**Entries shown:**
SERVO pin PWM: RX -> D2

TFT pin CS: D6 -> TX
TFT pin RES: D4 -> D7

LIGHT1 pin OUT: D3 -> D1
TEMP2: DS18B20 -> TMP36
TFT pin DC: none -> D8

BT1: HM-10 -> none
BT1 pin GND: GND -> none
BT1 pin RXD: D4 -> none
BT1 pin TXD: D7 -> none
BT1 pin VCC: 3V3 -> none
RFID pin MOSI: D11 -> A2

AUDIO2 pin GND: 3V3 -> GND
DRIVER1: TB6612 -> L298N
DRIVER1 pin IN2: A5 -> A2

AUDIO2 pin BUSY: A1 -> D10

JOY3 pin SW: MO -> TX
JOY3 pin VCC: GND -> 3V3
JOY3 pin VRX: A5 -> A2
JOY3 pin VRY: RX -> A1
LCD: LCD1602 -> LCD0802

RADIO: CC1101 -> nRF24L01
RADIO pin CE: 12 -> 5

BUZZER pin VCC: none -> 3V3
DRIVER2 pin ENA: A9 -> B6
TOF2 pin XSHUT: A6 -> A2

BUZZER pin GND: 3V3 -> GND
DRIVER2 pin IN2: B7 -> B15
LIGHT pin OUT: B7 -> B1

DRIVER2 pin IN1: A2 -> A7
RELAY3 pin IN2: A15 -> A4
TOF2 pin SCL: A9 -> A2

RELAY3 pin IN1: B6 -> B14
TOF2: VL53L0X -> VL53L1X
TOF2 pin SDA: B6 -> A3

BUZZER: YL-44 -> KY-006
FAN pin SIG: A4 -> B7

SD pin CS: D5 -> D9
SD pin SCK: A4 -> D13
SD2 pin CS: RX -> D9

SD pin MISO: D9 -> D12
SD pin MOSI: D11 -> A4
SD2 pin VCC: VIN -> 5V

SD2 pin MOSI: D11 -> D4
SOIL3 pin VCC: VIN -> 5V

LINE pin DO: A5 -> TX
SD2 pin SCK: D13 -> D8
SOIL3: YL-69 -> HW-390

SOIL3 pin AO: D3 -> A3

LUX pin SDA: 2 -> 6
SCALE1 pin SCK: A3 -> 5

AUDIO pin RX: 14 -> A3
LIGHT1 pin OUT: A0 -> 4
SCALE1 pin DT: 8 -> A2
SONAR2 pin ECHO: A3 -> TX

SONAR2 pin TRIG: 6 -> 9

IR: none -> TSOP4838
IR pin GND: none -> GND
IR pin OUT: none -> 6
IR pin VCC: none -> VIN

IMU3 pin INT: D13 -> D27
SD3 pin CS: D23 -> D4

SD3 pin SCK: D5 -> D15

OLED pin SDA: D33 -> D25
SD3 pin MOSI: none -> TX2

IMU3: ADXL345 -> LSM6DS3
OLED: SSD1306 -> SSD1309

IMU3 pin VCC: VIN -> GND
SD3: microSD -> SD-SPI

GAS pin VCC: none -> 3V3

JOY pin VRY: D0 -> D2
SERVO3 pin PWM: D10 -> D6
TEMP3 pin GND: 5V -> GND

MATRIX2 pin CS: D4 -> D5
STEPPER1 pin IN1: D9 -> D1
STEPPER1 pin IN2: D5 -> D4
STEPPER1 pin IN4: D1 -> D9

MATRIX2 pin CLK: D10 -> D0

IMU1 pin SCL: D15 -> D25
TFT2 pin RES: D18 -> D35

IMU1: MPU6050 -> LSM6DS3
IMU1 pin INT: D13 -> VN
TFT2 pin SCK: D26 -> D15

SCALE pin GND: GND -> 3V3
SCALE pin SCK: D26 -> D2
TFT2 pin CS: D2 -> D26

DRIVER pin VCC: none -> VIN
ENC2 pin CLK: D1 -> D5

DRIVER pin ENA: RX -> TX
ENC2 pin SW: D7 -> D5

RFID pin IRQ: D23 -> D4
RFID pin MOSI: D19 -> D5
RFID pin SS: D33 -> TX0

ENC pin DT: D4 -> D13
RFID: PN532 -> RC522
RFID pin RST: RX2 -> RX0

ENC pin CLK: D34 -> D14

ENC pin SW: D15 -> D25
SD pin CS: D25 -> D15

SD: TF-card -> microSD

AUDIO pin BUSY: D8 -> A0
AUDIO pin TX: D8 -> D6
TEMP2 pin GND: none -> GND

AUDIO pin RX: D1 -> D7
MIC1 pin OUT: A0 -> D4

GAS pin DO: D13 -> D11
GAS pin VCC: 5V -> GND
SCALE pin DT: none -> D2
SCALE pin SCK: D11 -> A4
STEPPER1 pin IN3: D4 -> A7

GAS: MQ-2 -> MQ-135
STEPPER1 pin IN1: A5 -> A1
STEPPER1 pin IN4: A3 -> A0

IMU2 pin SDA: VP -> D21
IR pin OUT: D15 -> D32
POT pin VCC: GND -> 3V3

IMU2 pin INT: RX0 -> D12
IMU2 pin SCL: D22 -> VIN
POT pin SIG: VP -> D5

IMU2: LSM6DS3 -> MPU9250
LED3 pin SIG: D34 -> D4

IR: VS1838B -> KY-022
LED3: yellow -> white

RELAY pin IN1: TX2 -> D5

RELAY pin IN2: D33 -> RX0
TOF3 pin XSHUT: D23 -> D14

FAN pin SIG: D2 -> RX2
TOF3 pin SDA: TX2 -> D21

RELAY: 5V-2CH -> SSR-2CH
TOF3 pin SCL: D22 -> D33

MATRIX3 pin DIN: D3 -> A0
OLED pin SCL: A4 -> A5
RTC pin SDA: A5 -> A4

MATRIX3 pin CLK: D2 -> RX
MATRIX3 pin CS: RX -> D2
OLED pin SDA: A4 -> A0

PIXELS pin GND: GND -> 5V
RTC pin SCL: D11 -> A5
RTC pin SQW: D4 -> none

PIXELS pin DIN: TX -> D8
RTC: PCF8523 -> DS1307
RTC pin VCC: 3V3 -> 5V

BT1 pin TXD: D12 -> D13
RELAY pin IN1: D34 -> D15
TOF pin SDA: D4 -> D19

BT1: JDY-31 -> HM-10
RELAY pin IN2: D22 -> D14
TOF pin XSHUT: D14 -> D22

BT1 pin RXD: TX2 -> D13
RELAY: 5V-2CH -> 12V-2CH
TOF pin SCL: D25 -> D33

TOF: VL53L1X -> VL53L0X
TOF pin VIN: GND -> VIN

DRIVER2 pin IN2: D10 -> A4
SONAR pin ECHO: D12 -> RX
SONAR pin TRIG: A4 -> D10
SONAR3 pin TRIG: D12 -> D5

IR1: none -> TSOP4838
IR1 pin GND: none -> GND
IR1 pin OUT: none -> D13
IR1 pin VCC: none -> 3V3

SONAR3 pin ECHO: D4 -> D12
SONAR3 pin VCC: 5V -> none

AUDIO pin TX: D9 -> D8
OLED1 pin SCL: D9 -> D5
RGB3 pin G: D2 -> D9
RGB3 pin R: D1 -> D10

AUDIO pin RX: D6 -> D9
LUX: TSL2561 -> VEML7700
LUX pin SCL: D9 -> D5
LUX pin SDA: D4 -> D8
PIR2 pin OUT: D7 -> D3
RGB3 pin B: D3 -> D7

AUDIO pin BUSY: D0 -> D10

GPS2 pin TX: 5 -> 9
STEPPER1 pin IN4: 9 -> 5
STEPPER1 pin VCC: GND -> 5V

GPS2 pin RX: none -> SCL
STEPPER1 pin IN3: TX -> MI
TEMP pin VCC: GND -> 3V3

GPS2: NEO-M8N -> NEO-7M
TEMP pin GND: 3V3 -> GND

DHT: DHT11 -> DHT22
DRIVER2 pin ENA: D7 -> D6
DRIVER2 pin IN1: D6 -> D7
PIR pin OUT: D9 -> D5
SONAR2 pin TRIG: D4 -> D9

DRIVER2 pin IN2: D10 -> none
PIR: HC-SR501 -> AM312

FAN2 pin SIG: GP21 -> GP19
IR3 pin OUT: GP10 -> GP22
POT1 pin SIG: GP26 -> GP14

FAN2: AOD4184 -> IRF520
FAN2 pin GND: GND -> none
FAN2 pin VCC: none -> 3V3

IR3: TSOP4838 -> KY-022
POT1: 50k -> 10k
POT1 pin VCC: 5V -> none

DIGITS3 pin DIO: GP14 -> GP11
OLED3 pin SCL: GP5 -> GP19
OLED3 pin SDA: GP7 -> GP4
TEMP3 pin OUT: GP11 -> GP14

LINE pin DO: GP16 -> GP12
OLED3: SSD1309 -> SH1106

**Exercise brief:**
Look above for the line holding "DRIVER2 pin IN1: A2 -> A7" and the line holding "SD2 pin MOSI: D11 -> D4", then output exactly those two lines and every line between them, nothing more.

**Solved exercise:**
DRIVER2 pin IN1: A2 -> A7
RELAY3 pin IN2: A15 -> A4
TOF2 pin SCL: A9 -> A2

RELAY3 pin IN1: B6 -> B14
TOF2: VL53L0X -> VL53L1X
TOF2 pin SDA: B6 -> A3

BUZZER: YL-44 -> KY-006
FAN pin SIG: A4 -> B7

SD pin CS: D5 -> D9
SD pin SCK: A4 -> D13
SD2 pin CS: RX -> D9

SD pin MISO: D9 -> D12
SD pin MOSI: D11 -> A4
SD2 pin VCC: VIN -> 5V

SD2 pin MOSI: D11 -> D4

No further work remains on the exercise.